(Work order) Look through the lines below and copy each one that includes "black".
»»
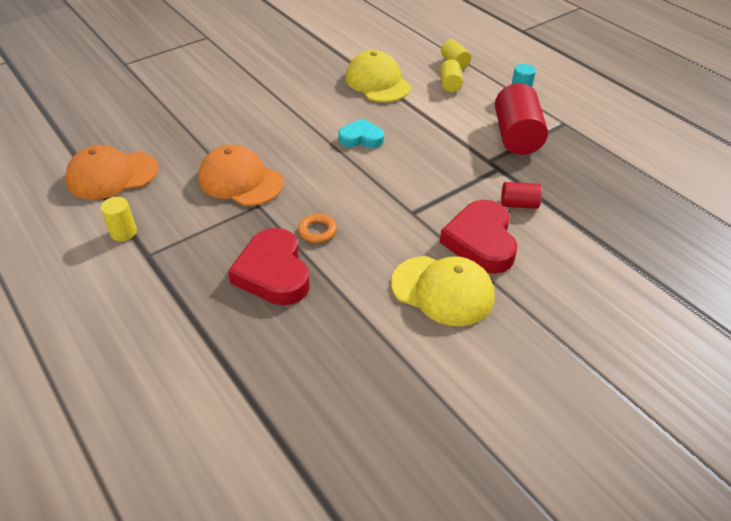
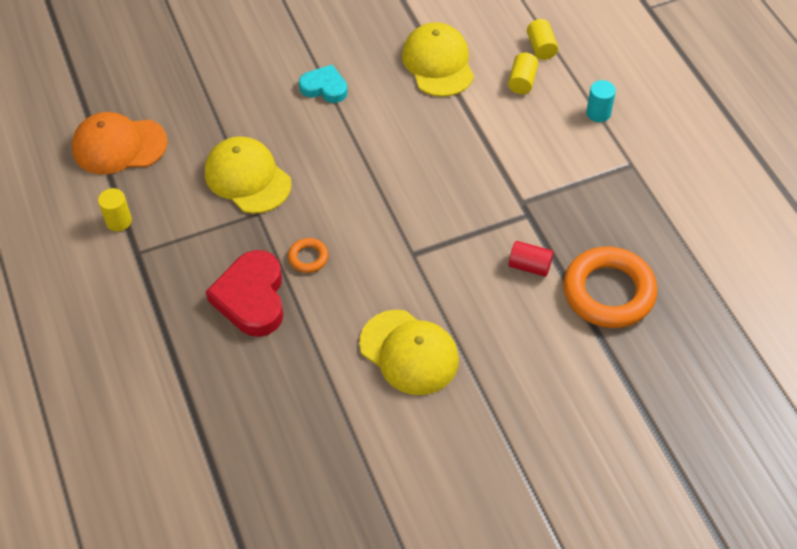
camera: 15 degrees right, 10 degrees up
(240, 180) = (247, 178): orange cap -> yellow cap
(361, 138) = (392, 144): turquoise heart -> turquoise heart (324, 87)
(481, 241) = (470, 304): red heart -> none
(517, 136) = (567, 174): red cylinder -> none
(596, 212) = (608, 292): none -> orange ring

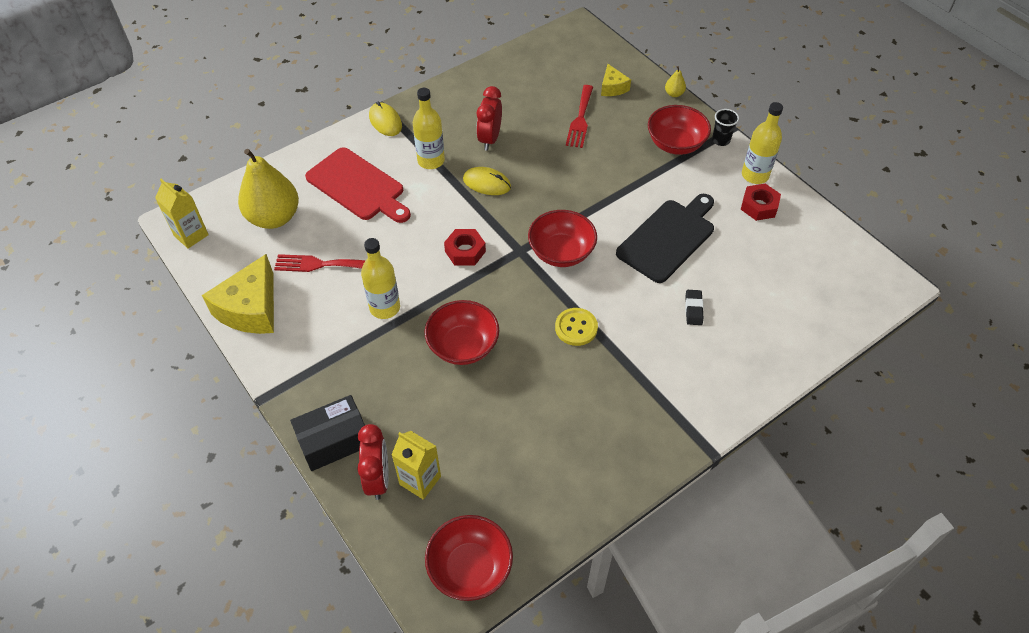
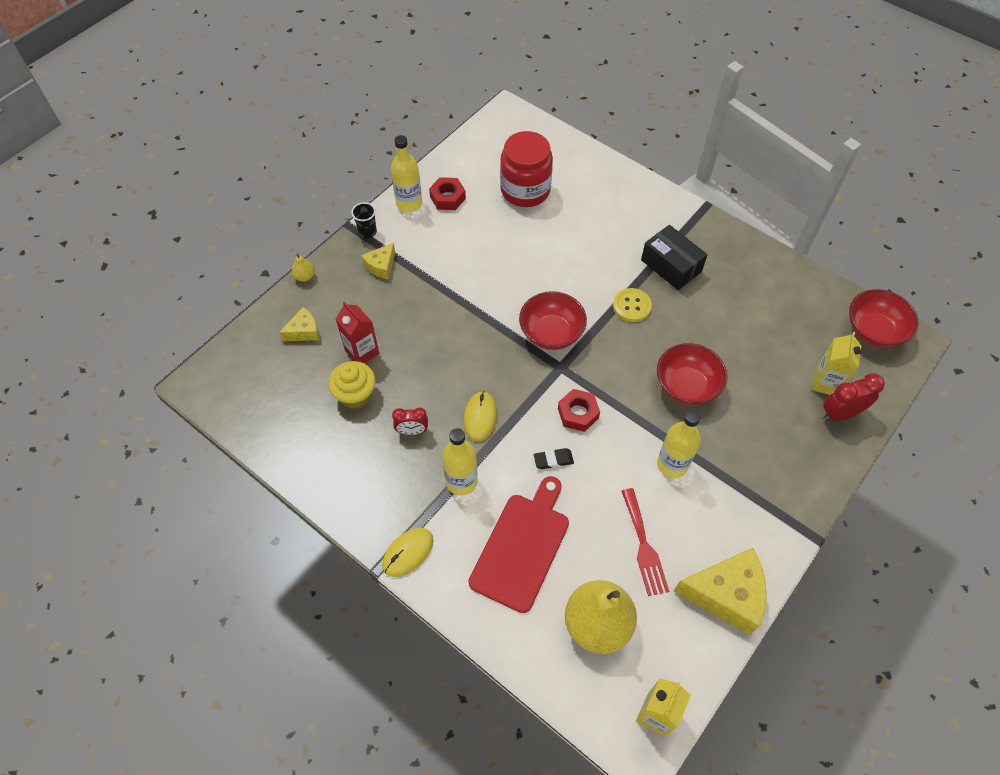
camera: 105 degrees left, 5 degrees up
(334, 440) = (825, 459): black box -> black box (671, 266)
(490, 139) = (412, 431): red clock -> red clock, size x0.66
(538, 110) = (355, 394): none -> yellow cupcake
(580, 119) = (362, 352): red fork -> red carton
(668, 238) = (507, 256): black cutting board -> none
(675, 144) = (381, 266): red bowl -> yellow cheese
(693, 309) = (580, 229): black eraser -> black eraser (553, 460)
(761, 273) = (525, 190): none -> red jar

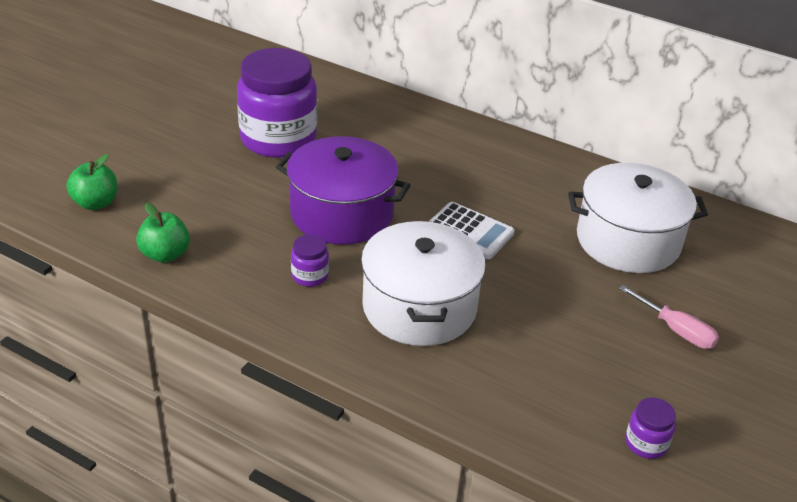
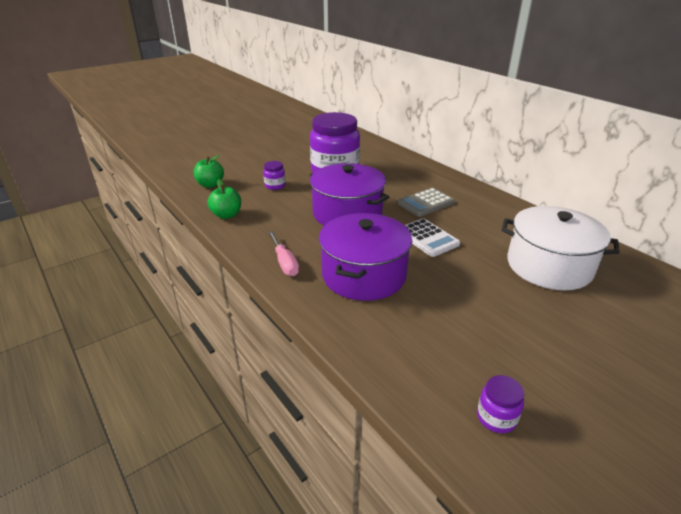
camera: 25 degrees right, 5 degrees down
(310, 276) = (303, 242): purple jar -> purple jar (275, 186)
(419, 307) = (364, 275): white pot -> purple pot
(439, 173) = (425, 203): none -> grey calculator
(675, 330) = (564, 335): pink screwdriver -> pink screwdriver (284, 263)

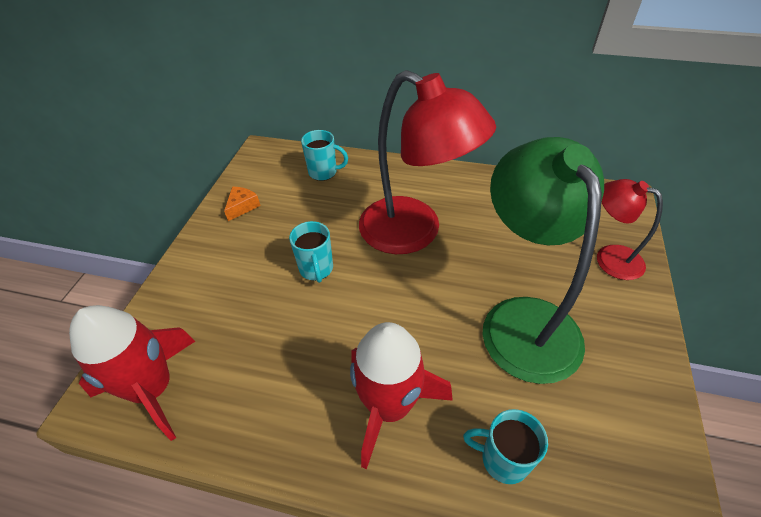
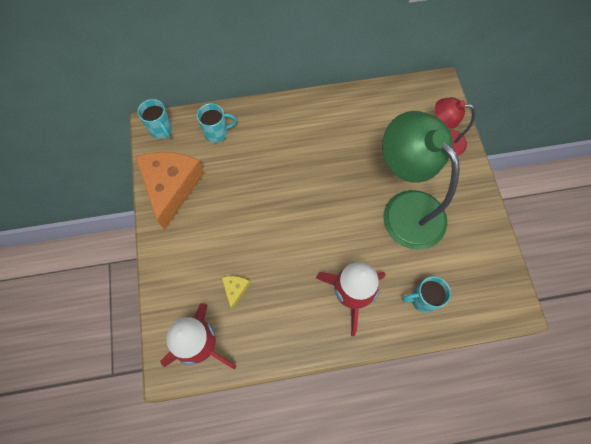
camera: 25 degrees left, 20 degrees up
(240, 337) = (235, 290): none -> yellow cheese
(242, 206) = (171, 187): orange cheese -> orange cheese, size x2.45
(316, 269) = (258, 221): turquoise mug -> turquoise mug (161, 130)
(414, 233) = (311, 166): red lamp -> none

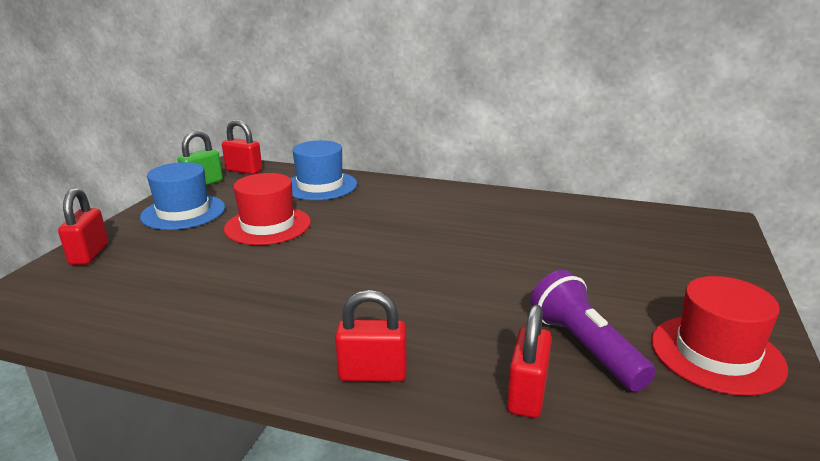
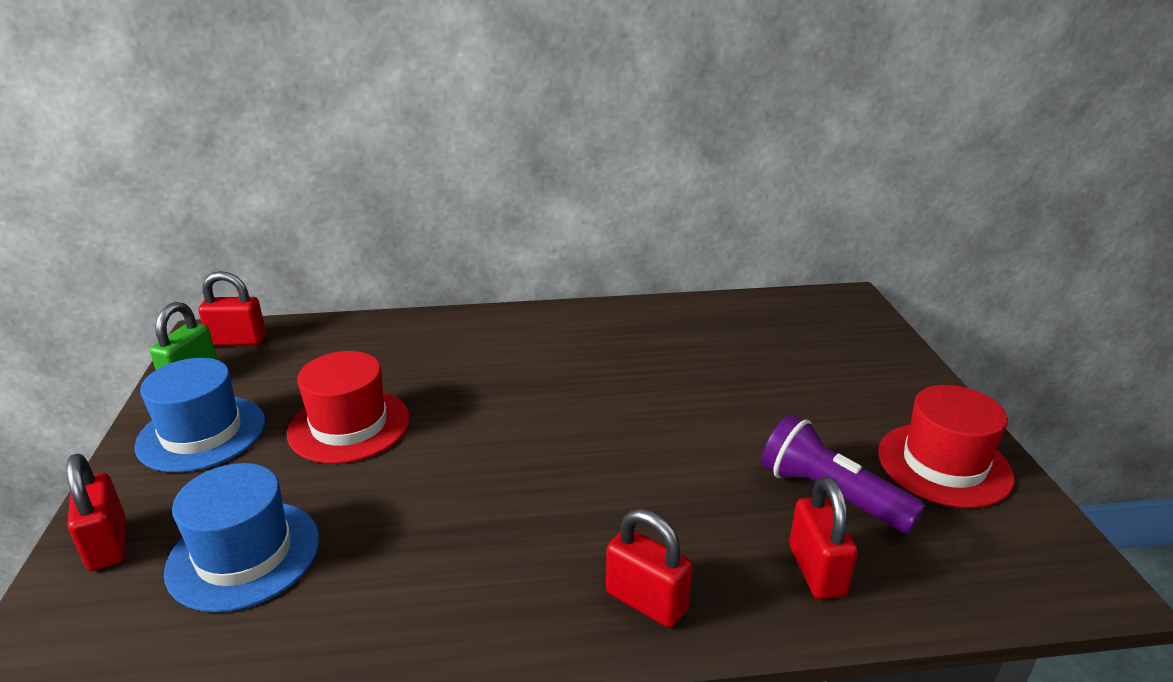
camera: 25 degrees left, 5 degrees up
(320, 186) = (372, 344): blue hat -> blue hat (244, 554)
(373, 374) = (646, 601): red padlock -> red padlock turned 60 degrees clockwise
««
(Answer for this exercise)
(334, 440) = (825, 459): black box -> black box (671, 266)
(668, 238) = (507, 256): black cutting board -> none
(693, 309) = (580, 229): black eraser -> black eraser (553, 460)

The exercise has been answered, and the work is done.